_PROBLEM TO WORK ON_
Set down, exactly and with nothing added, the lines running from the one that holds "none -> pink brick D9 level 2" to the final line of the records. Pictures stay out of the copy.
Segment Start: MATERIAL TO PROCESS
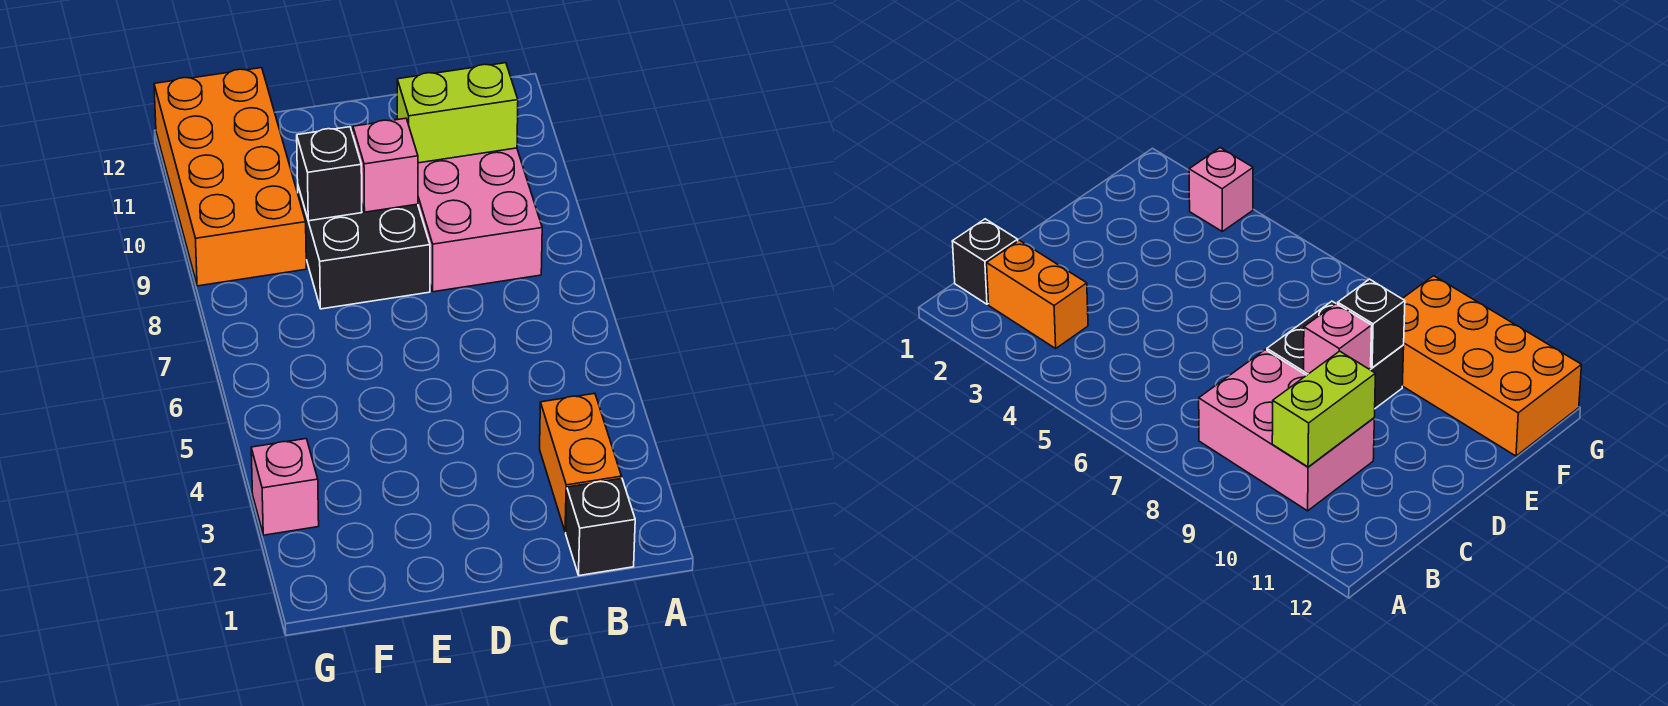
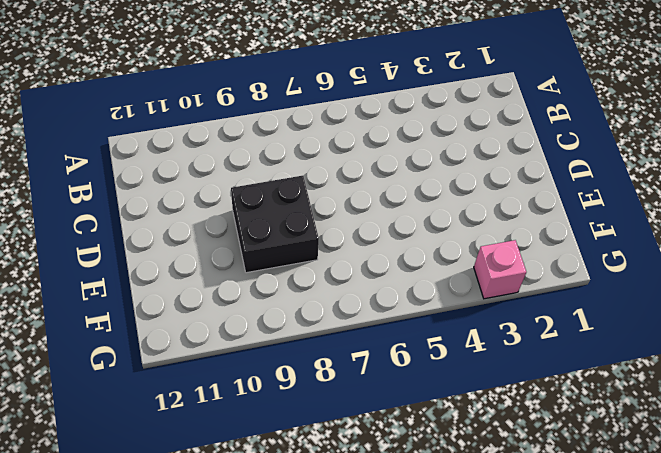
none -> black brick B1 level 1
none -> orange brick B2:B3 level 1

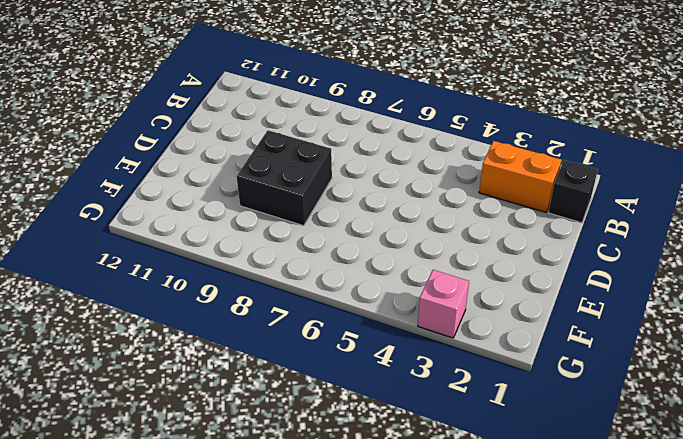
none -> pink brick B8:C10 level 1
none -> orange brick F9:G12 level 1

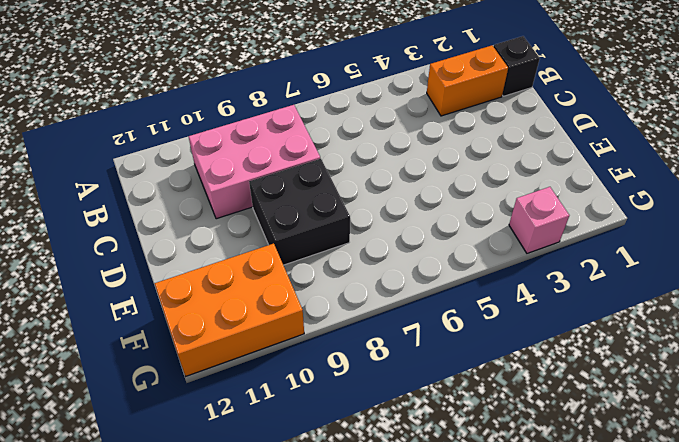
orange brick F10:G12 level 1 -> orange brick F9:G12 level 1
none -> lime brick B10:C10 level 2
none -> pink brick D9 level 2

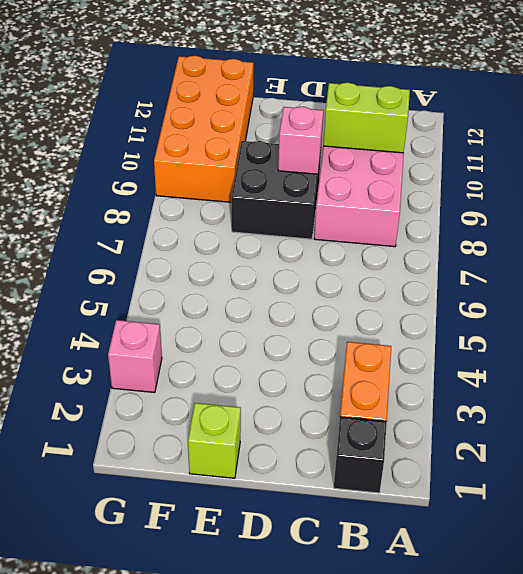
lime brick E1 level 1 -> none
none -> black brick E9 level 2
Segment End: MATERIAL TO PROCESS
_RESPONSE TO THIS TASK_
none -> pink brick D9 level 2

lime brick E1 level 1 -> none
none -> black brick E9 level 2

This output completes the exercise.